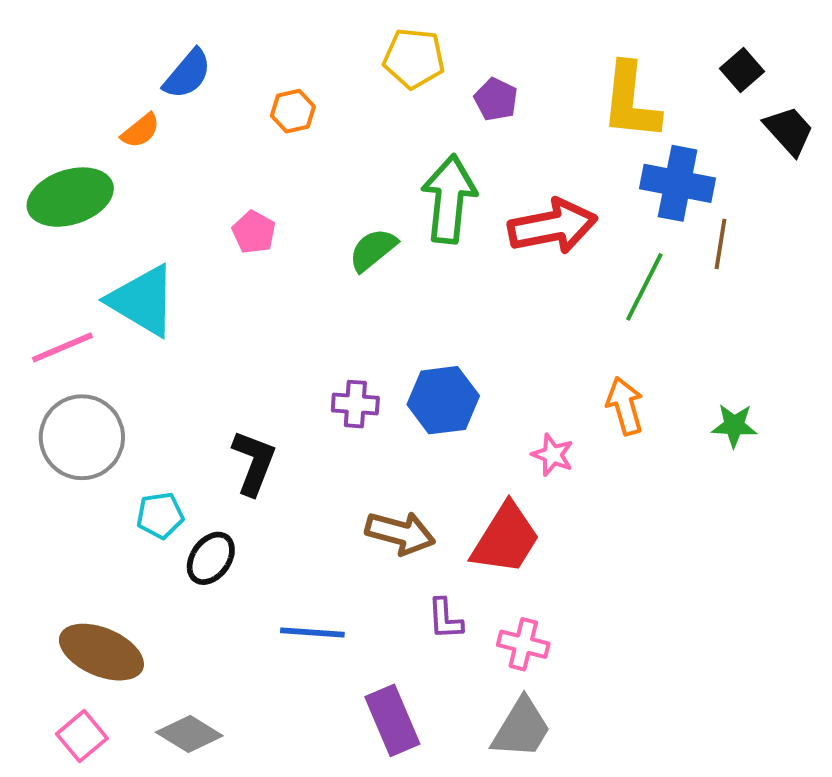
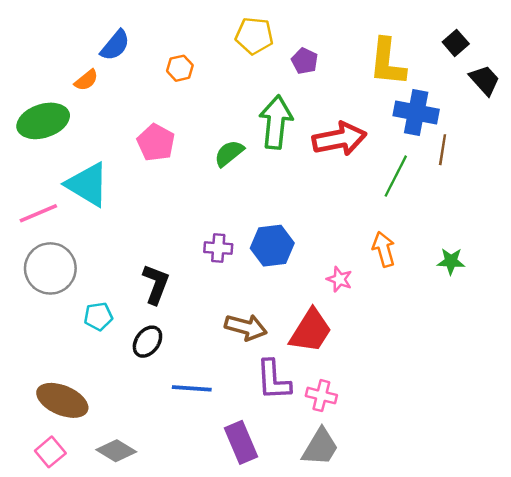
pink pentagon: (254, 232) -> (156, 143), size x1.4
black ellipse: (211, 558) -> (147, 342), moved
purple L-shape: (445, 619) -> (273, 380), size x1.6

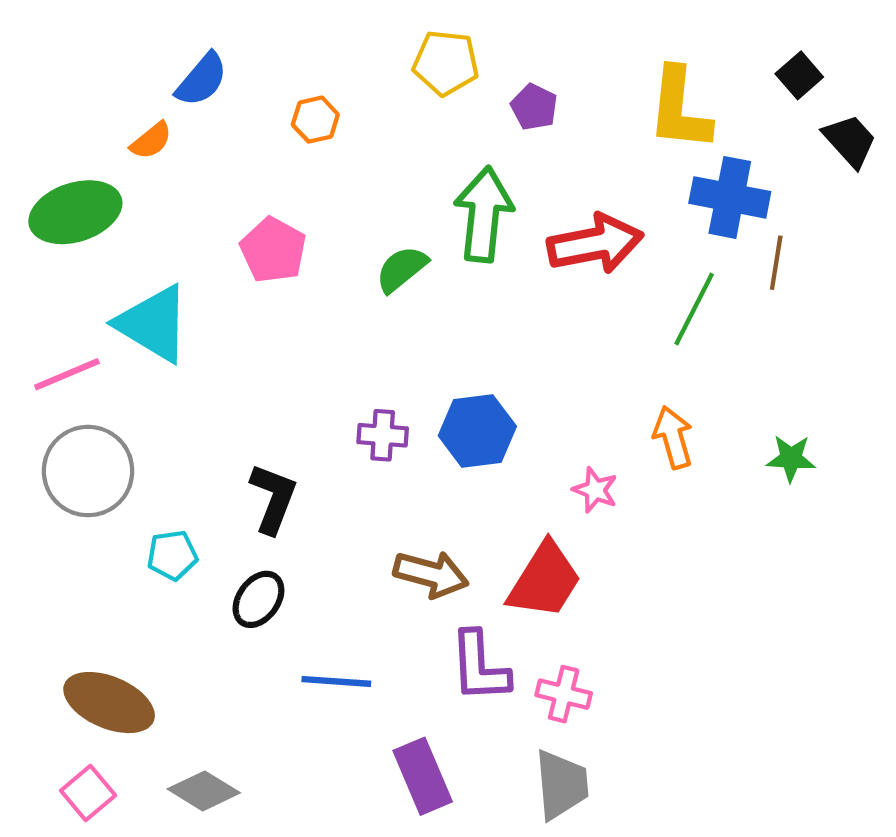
gray trapezoid: (320, 447) -> (562, 785), turned -36

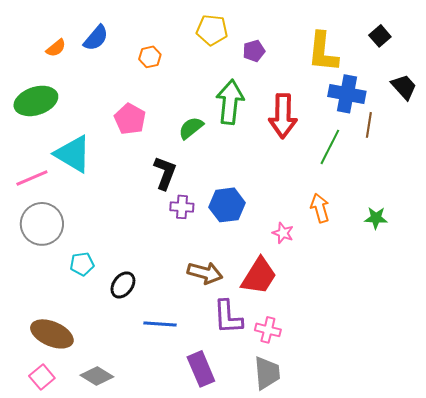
purple pentagon: (534, 107) -> (254, 51), turned 30
orange semicircle: (151, 141) -> (56, 48), moved
black trapezoid: (850, 141) -> (404, 87), moved
red arrow: (595, 244) -> (283, 116), turned 102
black L-shape: (273, 498) -> (165, 173), moved

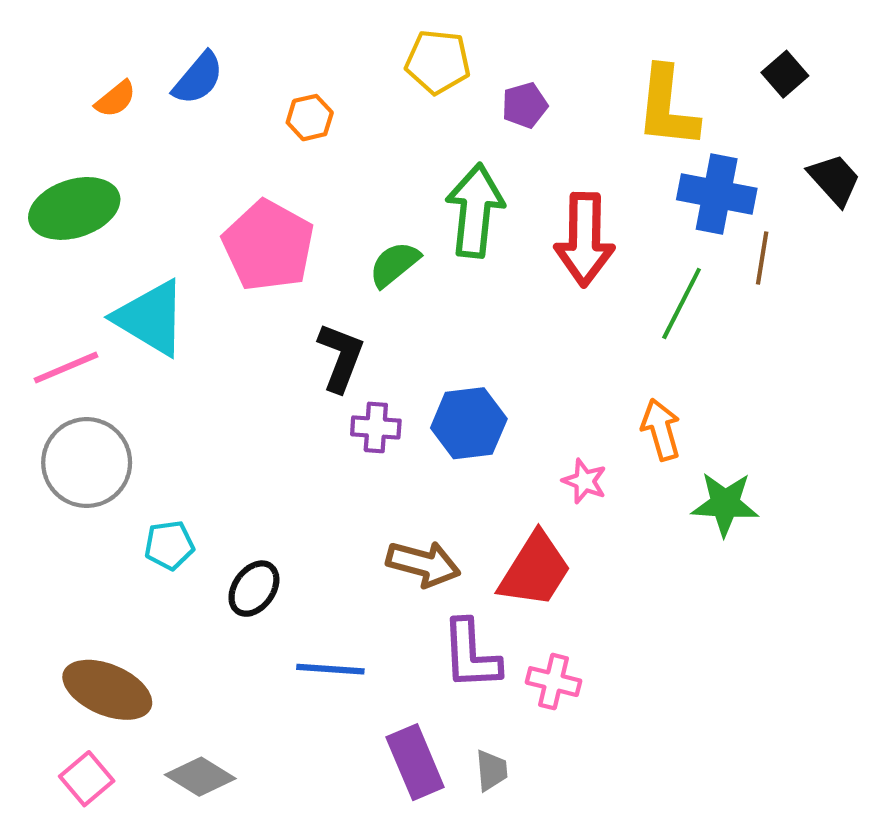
pink pentagon: (130, 119) -> (268, 246), size x1.4
green star: (376, 218) -> (725, 504), moved, size x1.4
gray trapezoid: (267, 373) -> (492, 770), moved, size x0.6

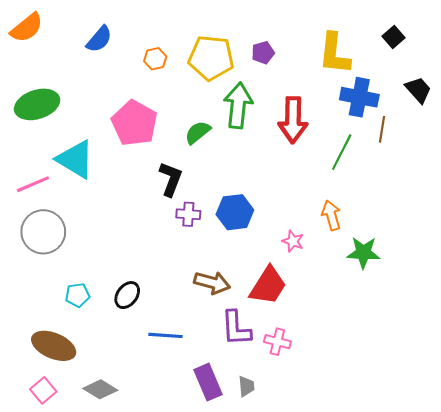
yellow pentagon: (438, 62) -> (211, 58), moved, size x1.4
orange semicircle: (116, 99) -> (27, 28), moved, size x1.6
cyan pentagon: (169, 545) -> (77, 295), moved

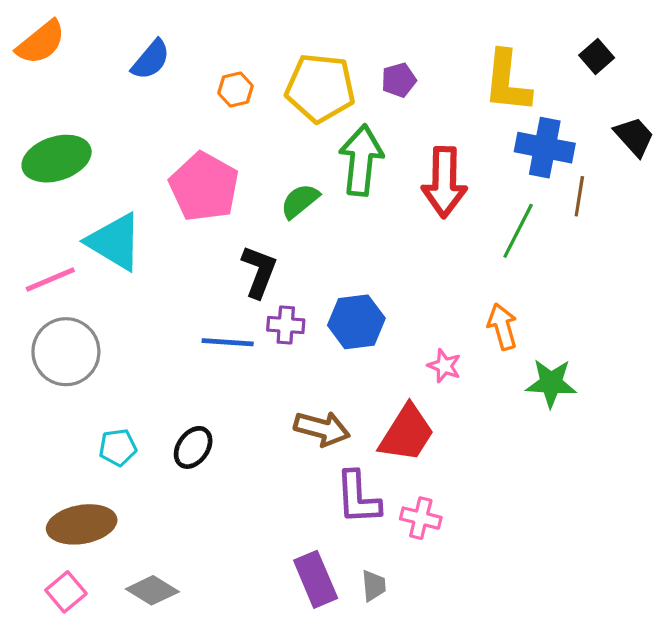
blue line: (166, 335) -> (228, 342), moved
brown ellipse: (54, 346) -> (82, 524), turned -33

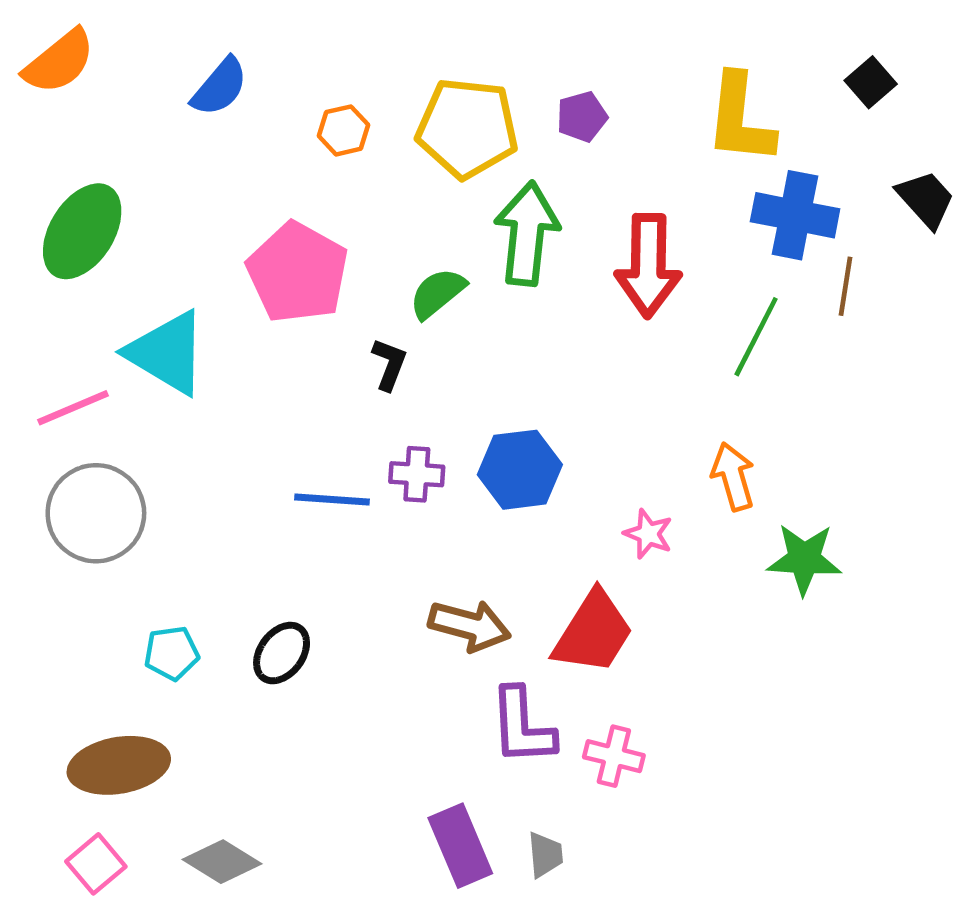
green ellipse: (57, 159) -> (82, 231), turned -40
black L-shape: (259, 272) -> (389, 364), moved, size x0.7

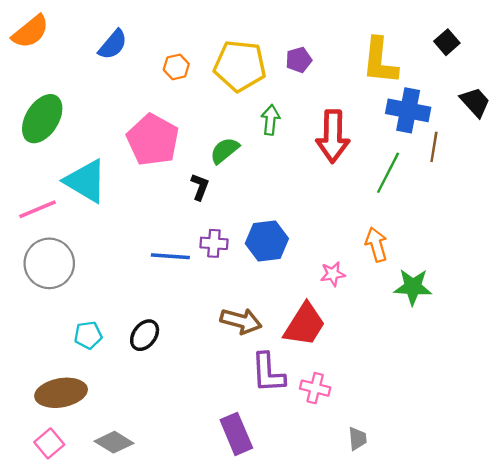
green arrow: (527, 234) -> (270, 120), size x0.6
pink star: (648, 534) -> (333, 274), turned -30
gray trapezoid: (545, 855) -> (357, 439), moved

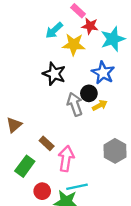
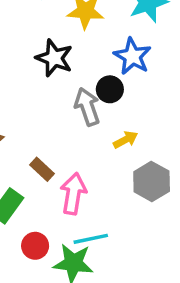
yellow arrow: (100, 105) -> (126, 140), moved

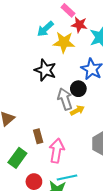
yellow arrow: (126, 140) -> (77, 110), moved
brown rectangle: (42, 169) -> (38, 136), turned 32

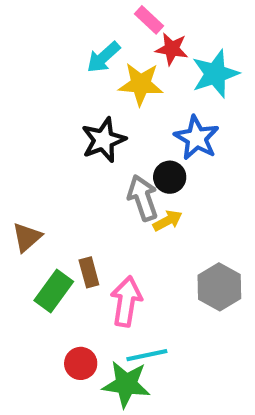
black star: (45, 70) -> (103, 140), turned 30
green rectangle: (17, 158) -> (54, 291), moved

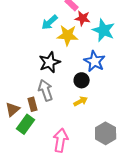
cyan star: (215, 74) -> (104, 30), turned -30
gray arrow: (143, 198) -> (46, 90), moved
brown rectangle: (89, 272) -> (33, 104), moved
green rectangle: (54, 291) -> (26, 124), moved

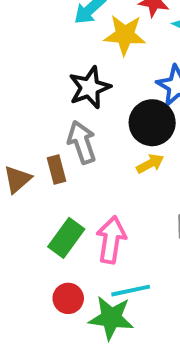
black circle: (82, 80) -> (152, 123), size x1.5
green rectangle: (26, 124) -> (66, 238), moved

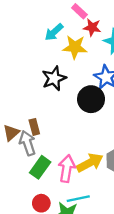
gray arrow: (82, 142) -> (27, 143), moved
yellow arrow: (150, 164) -> (90, 163), moved, size x1.6

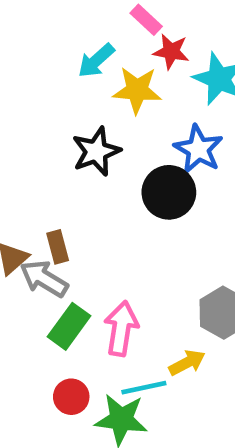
gray arrow: (27, 143) -> (44, 279), turned -40
yellow arrow: (90, 163) -> (187, 363), moved, size x0.7

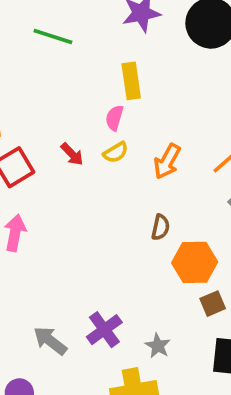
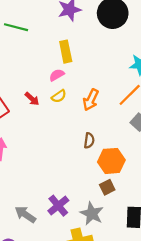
pink semicircle: (114, 118) -> (57, 75), turned 48
brown square: (213, 304) -> (107, 187), moved
gray star: (158, 346) -> (92, 214), size x1.5

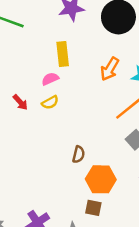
orange arrow: (91, 100) -> (110, 69), moved
brown square: (107, 187) -> (93, 208), turned 32

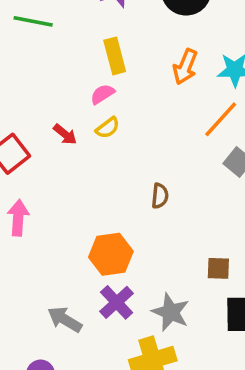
orange hexagon: (101, 179) -> (111, 254), moved
brown square: (93, 208) -> (218, 268), moved

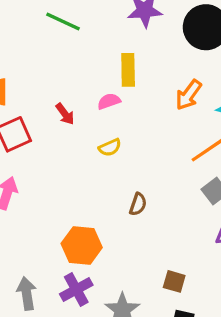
yellow semicircle: (108, 128) -> (110, 147), moved
red arrow: (65, 134) -> (65, 114), moved
gray arrow: (65, 319) -> (27, 293), turned 36

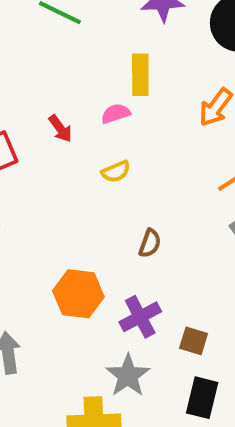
purple cross: (76, 290) -> (140, 317), moved

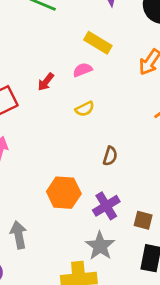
yellow rectangle: (140, 75) -> (98, 43), turned -56
red arrow: (60, 129) -> (46, 82), turned 78

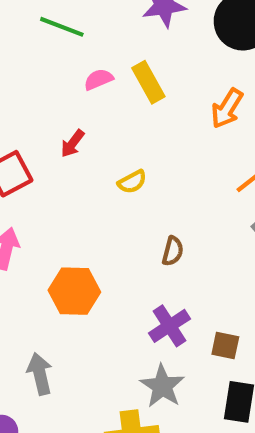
yellow rectangle: (98, 43) -> (148, 82), turned 32
pink semicircle: (83, 70) -> (98, 79), moved
orange hexagon: (64, 193) -> (74, 291), moved

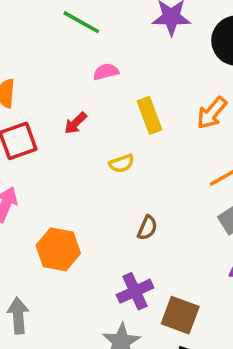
yellow rectangle: (148, 82) -> (150, 115), moved
brown square: (225, 346) -> (180, 315), size x1.5

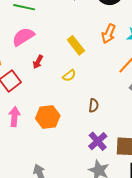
pink semicircle: (106, 72) -> (23, 37), moved, size x1.6
orange hexagon: (58, 249) -> (48, 117), moved

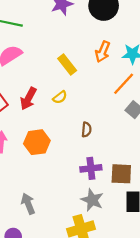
red arrow: (38, 62) -> (28, 99), moved, size x1.5
purple cross: (98, 141) -> (91, 168), turned 36

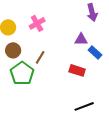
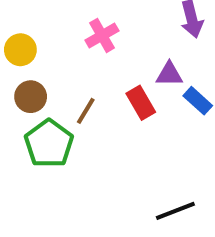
pink cross: (37, 23) -> (102, 35), moved
red rectangle: (77, 70) -> (141, 103), moved, turned 42

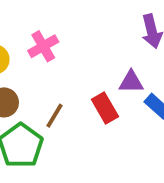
pink cross: (102, 35) -> (43, 46), moved

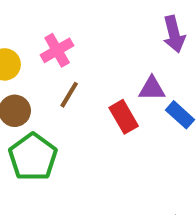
brown line: (54, 116) -> (69, 95), moved

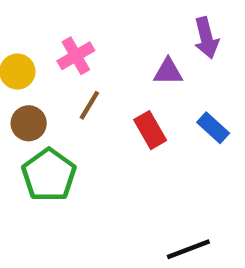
purple triangle: (152, 89) -> (168, 72), moved

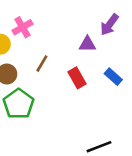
purple arrow: (206, 38) -> (109, 25), turned 50
pink cross: (76, 56) -> (22, 27), moved

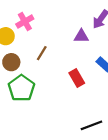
red rectangle: (77, 78) -> (77, 78), moved

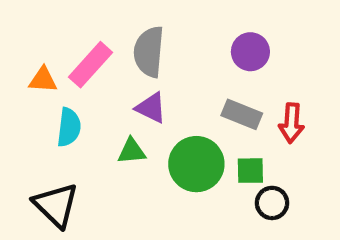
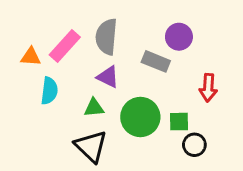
gray rectangle: (242, 114) -> (156, 61), moved
black triangle: (56, 205) -> (91, 146), moved

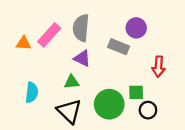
cyan semicircle: (49, 91) -> (32, 92), moved
green circle: (140, 117) -> (109, 104), moved

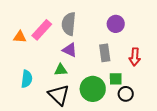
gray rectangle: (119, 47) -> (105, 53), moved, turned 60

TASK ITEM:
Establish how many lines of the data above contain "black". State that number and no more.

EXERCISE RESPONSE:
7